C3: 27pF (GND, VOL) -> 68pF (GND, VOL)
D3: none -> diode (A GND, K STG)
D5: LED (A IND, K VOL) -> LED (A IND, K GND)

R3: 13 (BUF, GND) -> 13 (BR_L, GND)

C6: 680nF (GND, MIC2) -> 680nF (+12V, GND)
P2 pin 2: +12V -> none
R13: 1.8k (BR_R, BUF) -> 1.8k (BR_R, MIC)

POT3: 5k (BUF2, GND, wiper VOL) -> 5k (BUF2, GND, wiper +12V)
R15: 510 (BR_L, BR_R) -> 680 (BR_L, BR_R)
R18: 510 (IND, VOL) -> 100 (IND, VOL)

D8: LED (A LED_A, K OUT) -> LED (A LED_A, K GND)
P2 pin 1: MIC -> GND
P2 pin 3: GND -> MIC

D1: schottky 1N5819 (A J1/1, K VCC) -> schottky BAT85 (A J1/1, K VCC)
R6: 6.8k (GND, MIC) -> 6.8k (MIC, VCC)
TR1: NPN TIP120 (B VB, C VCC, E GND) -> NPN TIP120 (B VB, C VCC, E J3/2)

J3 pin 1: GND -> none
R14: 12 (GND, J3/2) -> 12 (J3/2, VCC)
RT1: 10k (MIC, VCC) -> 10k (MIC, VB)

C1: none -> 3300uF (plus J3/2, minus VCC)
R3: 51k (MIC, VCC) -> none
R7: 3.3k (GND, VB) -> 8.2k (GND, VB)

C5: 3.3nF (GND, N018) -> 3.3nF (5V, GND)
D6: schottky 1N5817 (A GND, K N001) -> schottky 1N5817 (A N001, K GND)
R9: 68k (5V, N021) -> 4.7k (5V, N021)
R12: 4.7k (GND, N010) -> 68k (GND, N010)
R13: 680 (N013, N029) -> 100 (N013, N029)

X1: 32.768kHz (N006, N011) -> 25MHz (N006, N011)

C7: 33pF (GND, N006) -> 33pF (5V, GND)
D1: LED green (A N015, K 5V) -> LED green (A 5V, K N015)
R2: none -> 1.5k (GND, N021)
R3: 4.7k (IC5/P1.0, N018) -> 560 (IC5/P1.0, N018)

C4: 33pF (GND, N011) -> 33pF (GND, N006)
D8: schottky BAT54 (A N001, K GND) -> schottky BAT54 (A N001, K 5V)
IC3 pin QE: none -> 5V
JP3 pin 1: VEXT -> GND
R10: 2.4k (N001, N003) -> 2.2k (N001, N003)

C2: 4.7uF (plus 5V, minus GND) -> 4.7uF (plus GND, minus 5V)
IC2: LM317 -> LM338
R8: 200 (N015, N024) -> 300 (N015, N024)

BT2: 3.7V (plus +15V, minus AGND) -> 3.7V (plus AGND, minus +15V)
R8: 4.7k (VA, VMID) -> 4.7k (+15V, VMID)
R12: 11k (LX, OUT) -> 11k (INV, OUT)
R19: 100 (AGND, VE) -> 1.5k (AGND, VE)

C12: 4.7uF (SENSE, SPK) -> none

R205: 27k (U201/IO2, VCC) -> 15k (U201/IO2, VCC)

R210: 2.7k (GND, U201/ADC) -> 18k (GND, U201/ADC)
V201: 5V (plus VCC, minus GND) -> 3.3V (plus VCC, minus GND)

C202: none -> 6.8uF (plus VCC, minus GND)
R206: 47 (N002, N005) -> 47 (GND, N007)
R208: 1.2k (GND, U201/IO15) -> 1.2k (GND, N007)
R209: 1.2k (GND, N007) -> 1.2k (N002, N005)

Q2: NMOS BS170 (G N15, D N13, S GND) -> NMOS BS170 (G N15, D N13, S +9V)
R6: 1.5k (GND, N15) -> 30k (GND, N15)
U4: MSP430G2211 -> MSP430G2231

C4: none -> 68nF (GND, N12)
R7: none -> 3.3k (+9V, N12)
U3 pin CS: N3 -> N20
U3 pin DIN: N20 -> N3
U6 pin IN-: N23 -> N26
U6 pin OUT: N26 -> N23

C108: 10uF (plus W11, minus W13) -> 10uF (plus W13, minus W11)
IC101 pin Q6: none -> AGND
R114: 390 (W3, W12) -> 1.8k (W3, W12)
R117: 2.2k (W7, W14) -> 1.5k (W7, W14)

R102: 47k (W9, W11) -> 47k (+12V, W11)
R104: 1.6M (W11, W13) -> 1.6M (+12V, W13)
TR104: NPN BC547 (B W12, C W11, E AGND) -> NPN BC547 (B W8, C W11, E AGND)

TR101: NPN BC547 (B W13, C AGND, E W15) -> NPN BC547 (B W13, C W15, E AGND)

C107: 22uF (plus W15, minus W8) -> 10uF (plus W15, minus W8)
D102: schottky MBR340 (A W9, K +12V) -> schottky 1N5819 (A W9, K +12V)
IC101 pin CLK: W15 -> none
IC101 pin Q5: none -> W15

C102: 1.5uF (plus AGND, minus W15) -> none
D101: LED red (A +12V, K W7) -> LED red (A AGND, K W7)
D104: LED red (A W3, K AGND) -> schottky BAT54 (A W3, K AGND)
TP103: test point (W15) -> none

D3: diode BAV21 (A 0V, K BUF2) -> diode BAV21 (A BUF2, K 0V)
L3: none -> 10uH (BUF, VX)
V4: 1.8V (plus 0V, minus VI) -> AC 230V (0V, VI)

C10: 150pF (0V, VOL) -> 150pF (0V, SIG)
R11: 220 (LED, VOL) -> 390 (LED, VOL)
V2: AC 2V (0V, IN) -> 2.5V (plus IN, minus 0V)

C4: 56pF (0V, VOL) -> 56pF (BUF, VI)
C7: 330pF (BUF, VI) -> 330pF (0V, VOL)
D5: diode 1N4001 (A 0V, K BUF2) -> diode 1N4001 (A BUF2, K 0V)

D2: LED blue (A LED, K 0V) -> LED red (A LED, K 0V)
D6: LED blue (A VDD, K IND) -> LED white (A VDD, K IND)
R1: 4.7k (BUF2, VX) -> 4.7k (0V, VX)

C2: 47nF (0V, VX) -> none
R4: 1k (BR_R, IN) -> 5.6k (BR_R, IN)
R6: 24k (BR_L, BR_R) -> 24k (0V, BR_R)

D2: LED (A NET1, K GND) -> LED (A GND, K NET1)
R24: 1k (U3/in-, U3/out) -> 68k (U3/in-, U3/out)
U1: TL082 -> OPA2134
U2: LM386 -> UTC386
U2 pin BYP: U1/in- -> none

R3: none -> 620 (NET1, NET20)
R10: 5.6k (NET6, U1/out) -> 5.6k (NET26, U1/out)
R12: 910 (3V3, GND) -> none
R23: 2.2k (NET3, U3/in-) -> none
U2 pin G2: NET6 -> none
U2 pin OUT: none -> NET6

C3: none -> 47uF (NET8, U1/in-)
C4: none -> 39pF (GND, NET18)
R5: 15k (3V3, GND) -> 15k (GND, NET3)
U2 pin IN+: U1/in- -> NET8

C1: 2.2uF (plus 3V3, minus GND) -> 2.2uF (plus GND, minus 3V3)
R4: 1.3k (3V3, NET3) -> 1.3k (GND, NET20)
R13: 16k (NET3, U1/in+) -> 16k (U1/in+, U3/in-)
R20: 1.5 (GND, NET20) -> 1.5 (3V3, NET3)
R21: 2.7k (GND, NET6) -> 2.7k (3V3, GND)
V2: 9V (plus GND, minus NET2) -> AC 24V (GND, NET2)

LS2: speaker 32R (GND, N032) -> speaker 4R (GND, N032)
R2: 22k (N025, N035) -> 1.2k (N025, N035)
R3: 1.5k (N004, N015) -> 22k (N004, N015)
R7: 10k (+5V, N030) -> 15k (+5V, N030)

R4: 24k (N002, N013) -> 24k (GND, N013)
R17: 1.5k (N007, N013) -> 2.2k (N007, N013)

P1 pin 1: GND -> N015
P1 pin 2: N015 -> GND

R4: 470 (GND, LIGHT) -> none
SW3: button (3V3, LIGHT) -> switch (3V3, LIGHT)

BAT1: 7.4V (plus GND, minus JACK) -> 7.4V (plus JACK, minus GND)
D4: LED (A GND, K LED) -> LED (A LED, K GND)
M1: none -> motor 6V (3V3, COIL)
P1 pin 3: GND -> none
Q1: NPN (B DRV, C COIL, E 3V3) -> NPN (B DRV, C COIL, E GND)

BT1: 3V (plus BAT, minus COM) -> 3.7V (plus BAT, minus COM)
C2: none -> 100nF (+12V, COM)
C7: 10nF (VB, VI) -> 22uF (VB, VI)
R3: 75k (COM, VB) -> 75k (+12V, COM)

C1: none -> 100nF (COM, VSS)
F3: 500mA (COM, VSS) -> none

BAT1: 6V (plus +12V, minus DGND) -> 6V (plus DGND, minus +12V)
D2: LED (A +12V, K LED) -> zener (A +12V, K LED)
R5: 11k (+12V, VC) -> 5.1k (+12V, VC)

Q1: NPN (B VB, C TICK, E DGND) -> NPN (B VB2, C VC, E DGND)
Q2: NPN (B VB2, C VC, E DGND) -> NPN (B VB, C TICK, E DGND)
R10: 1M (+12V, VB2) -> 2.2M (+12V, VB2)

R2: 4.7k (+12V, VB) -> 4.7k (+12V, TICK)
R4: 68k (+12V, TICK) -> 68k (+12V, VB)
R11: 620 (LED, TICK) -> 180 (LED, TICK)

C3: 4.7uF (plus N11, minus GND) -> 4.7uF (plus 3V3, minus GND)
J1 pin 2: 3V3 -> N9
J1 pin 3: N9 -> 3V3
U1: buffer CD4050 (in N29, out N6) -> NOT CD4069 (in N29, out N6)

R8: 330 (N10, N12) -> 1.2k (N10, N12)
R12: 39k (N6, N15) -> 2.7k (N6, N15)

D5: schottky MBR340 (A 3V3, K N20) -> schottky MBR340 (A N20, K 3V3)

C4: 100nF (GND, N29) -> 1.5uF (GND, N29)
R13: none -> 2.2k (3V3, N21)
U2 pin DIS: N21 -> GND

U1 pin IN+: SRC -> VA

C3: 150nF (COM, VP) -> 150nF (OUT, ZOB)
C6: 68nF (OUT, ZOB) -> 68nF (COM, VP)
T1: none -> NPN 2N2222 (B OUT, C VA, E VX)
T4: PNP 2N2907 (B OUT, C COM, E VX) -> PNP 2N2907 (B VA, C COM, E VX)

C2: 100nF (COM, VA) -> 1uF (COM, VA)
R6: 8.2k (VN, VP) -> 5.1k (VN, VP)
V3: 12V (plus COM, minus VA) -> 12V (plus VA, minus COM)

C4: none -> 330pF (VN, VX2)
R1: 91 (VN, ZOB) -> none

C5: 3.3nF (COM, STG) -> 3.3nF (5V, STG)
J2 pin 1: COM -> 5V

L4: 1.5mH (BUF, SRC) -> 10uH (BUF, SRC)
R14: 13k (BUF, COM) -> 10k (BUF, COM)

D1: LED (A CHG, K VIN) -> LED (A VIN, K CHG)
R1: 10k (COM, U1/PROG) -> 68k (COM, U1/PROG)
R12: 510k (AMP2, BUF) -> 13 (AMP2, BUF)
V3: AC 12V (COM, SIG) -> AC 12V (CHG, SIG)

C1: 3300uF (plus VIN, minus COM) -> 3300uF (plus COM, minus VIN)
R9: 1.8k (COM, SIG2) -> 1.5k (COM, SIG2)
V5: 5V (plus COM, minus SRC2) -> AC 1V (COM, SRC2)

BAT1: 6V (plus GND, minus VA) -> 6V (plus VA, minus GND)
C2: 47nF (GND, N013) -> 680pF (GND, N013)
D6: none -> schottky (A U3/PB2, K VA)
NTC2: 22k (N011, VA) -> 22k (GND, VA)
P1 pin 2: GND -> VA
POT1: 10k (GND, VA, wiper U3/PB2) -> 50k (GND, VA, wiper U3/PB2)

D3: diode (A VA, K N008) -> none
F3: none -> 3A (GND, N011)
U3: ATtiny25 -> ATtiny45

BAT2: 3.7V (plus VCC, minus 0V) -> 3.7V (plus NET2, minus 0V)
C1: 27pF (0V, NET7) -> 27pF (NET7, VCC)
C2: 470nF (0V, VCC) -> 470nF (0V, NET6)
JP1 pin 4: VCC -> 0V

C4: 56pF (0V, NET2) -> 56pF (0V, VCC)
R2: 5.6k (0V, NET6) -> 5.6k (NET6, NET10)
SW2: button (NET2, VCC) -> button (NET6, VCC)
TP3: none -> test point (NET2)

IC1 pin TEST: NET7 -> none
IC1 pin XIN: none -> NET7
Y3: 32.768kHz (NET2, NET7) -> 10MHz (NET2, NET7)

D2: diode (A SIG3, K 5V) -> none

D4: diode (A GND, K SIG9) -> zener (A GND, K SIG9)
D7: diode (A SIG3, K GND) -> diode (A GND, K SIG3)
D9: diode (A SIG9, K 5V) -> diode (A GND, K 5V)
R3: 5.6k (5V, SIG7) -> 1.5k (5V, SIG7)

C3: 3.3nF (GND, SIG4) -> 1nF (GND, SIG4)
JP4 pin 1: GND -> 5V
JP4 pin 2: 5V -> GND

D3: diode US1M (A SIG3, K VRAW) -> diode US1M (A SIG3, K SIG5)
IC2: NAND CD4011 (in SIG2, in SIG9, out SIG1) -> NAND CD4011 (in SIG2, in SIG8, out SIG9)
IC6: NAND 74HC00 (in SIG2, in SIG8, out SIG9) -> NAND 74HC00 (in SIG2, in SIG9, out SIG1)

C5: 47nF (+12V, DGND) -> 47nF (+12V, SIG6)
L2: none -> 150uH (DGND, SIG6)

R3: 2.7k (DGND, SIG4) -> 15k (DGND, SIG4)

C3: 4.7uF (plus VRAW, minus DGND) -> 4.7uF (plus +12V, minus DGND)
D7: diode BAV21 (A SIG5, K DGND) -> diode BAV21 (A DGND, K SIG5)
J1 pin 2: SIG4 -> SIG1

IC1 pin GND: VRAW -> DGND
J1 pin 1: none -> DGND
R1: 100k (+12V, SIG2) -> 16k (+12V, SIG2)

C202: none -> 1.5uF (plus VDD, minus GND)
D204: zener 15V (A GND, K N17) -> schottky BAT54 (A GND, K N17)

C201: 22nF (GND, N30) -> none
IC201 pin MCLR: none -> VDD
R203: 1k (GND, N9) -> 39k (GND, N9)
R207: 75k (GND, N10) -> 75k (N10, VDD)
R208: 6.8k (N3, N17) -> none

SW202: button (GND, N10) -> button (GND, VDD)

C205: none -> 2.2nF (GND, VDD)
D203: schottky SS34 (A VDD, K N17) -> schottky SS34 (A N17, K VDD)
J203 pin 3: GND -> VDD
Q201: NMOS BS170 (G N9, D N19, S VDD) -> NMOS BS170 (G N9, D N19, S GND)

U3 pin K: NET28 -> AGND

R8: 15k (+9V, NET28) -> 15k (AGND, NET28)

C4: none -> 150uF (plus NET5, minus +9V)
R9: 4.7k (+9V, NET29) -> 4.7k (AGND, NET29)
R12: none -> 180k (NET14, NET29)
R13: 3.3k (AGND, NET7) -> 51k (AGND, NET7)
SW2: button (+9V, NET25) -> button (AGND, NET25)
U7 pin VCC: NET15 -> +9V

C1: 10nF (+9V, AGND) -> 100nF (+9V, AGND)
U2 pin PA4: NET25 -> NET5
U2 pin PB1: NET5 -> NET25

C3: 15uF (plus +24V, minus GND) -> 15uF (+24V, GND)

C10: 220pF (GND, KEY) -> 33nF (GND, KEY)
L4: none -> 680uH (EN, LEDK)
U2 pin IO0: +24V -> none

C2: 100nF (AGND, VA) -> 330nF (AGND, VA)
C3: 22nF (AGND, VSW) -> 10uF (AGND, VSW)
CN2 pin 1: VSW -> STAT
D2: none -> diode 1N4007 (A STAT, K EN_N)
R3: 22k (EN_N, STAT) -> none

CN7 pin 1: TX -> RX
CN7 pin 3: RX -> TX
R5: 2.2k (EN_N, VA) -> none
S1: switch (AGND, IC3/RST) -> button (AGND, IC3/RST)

----

**Work item:** Using the listing above, say how many of its lines contain the string "TICK", giving nothing but the figure.

**Written reply:** 5